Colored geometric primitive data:
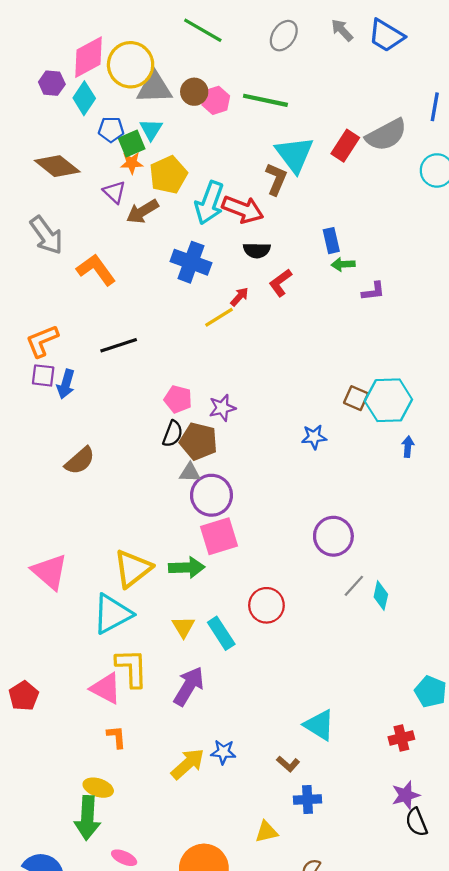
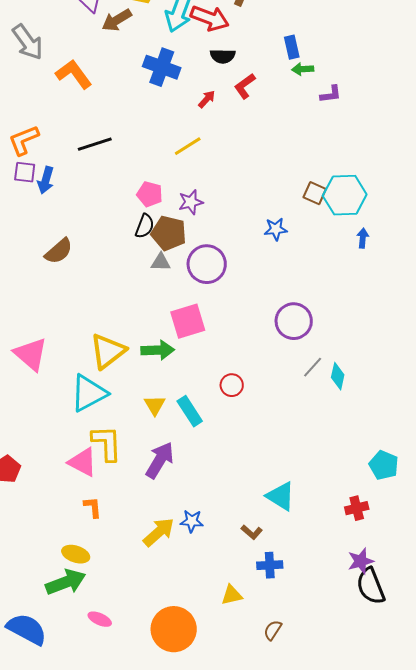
yellow line: (219, 317) -> (188, 146), moved
purple circle: (211, 495) -> (207, 264), moved
red circle: (266, 605) -> (232, 385), size x0.7
green arrow: (87, 818) -> (66, 582), turned -114
black semicircle: (416, 822) -> (371, 586), size x1.4

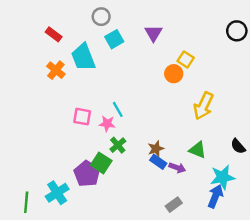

▶ [The problem]:
Reproduce the data above verbatim, minus any images.

▶ [Solution to this problem]:
yellow line: (219, 317) -> (188, 146), moved
purple circle: (211, 495) -> (207, 264), moved
red circle: (266, 605) -> (232, 385), size x0.7
green arrow: (87, 818) -> (66, 582), turned -114
black semicircle: (416, 822) -> (371, 586), size x1.4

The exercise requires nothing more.